BEGIN EXERCISE DATA
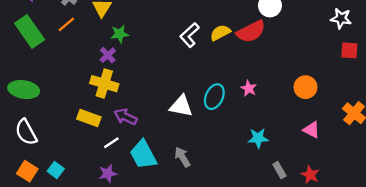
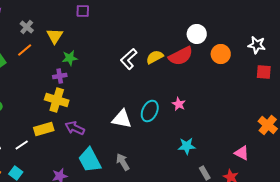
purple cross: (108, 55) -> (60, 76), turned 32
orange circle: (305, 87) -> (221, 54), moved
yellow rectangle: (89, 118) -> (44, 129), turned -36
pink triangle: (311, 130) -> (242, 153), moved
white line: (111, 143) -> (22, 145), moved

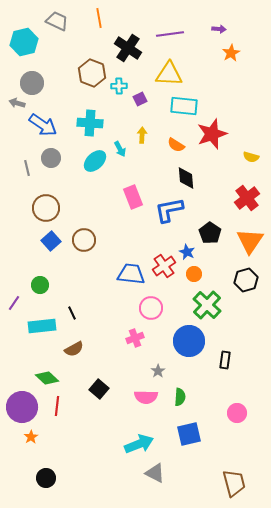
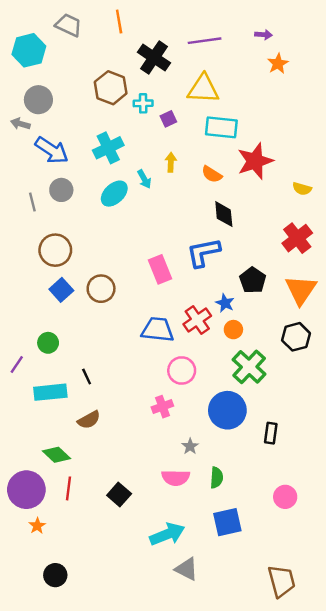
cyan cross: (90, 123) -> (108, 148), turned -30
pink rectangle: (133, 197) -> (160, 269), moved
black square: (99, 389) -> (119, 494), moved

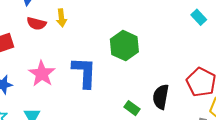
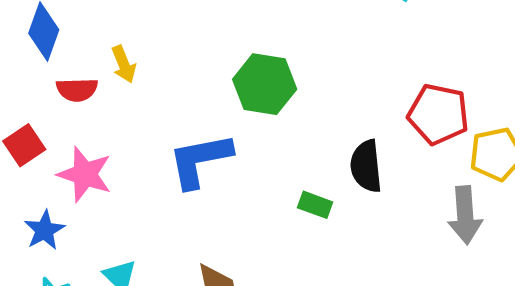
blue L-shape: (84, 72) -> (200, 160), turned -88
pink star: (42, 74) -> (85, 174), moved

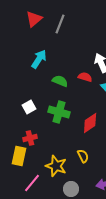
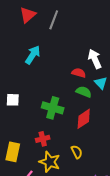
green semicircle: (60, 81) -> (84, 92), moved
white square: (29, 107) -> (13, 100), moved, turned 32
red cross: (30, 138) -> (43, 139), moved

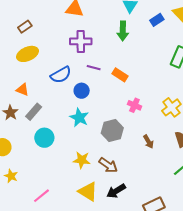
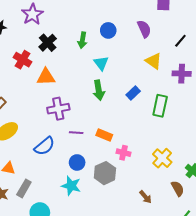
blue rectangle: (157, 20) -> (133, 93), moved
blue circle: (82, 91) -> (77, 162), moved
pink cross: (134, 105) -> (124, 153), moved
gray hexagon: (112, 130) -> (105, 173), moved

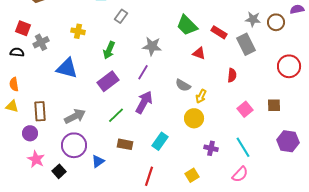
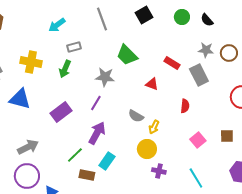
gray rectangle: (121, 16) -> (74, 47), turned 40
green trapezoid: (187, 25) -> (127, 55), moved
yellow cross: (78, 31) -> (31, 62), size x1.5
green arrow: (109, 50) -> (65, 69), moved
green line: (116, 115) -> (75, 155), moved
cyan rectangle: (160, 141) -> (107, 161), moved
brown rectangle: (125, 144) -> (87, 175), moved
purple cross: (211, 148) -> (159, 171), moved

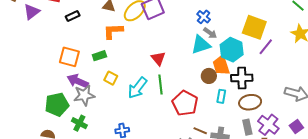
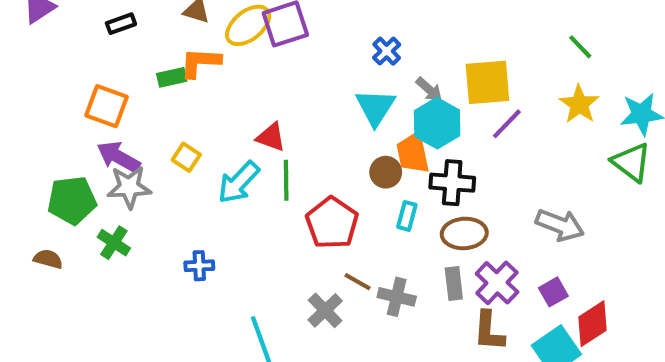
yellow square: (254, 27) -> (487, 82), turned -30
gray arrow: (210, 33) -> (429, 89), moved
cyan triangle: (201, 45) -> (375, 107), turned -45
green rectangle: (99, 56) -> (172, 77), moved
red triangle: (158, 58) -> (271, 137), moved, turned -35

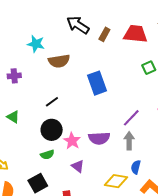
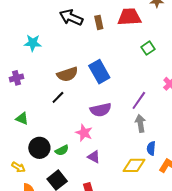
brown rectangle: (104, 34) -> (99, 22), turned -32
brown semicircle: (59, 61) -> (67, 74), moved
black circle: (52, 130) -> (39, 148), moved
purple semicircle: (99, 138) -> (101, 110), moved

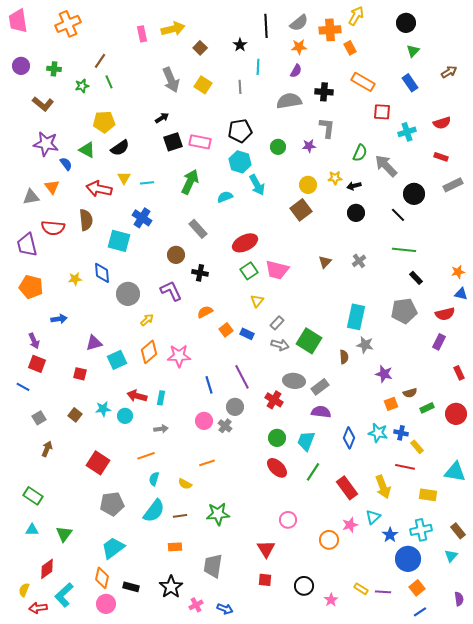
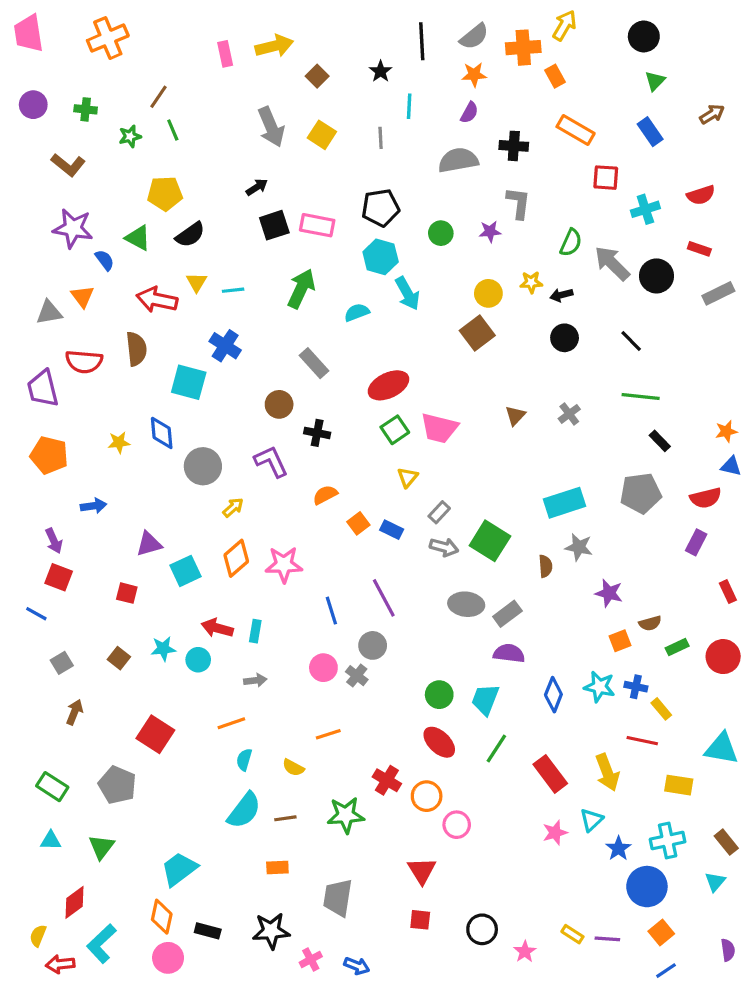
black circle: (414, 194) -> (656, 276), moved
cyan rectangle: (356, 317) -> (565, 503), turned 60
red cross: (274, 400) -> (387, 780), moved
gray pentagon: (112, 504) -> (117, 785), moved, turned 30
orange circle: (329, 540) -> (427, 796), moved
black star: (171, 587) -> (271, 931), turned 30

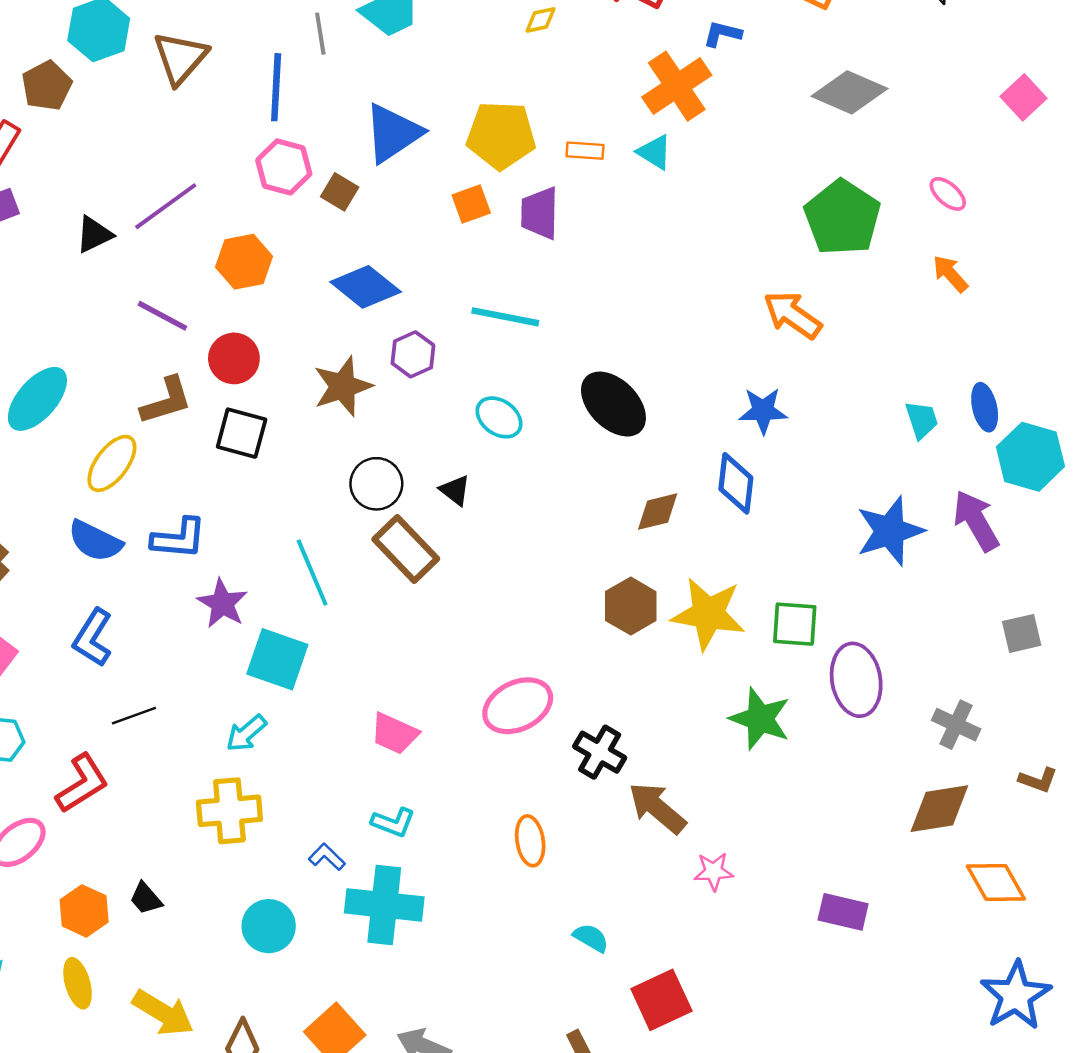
END EXERCISE DATA
TASK REQUIREMENTS :: The data above must be given again in full and unaltered, minus its images.

FINAL ANSWER ::
purple cross: (108, 55) -> (60, 76), turned 32
orange circle: (305, 87) -> (221, 54), moved
yellow rectangle: (89, 118) -> (44, 129), turned -36
pink triangle: (311, 130) -> (242, 153), moved
white line: (111, 143) -> (22, 145), moved

cyan cross: (90, 123) -> (108, 148), turned -30
pink rectangle: (133, 197) -> (160, 269), moved
black square: (99, 389) -> (119, 494), moved

blue L-shape: (84, 72) -> (200, 160), turned -88
pink star: (42, 74) -> (85, 174), moved

green semicircle: (60, 81) -> (84, 92), moved
white square: (29, 107) -> (13, 100), moved, turned 32
red cross: (30, 138) -> (43, 139), moved

blue rectangle: (157, 20) -> (133, 93), moved
blue circle: (82, 91) -> (77, 162), moved
pink cross: (134, 105) -> (124, 153), moved
gray hexagon: (112, 130) -> (105, 173), moved

gray rectangle: (121, 16) -> (74, 47), turned 40
green trapezoid: (187, 25) -> (127, 55), moved
yellow cross: (78, 31) -> (31, 62), size x1.5
green arrow: (109, 50) -> (65, 69), moved
green line: (116, 115) -> (75, 155), moved
cyan rectangle: (160, 141) -> (107, 161), moved
brown rectangle: (125, 144) -> (87, 175), moved
purple cross: (211, 148) -> (159, 171), moved

yellow square: (254, 27) -> (487, 82), turned -30
gray arrow: (210, 33) -> (429, 89), moved
cyan triangle: (201, 45) -> (375, 107), turned -45
green rectangle: (99, 56) -> (172, 77), moved
red triangle: (158, 58) -> (271, 137), moved, turned -35

brown rectangle: (104, 34) -> (99, 22), turned -32
brown semicircle: (59, 61) -> (67, 74), moved
black circle: (52, 130) -> (39, 148), moved
purple semicircle: (99, 138) -> (101, 110), moved

black circle: (414, 194) -> (656, 276), moved
cyan rectangle: (356, 317) -> (565, 503), turned 60
red cross: (274, 400) -> (387, 780), moved
gray pentagon: (112, 504) -> (117, 785), moved, turned 30
orange circle: (329, 540) -> (427, 796), moved
black star: (171, 587) -> (271, 931), turned 30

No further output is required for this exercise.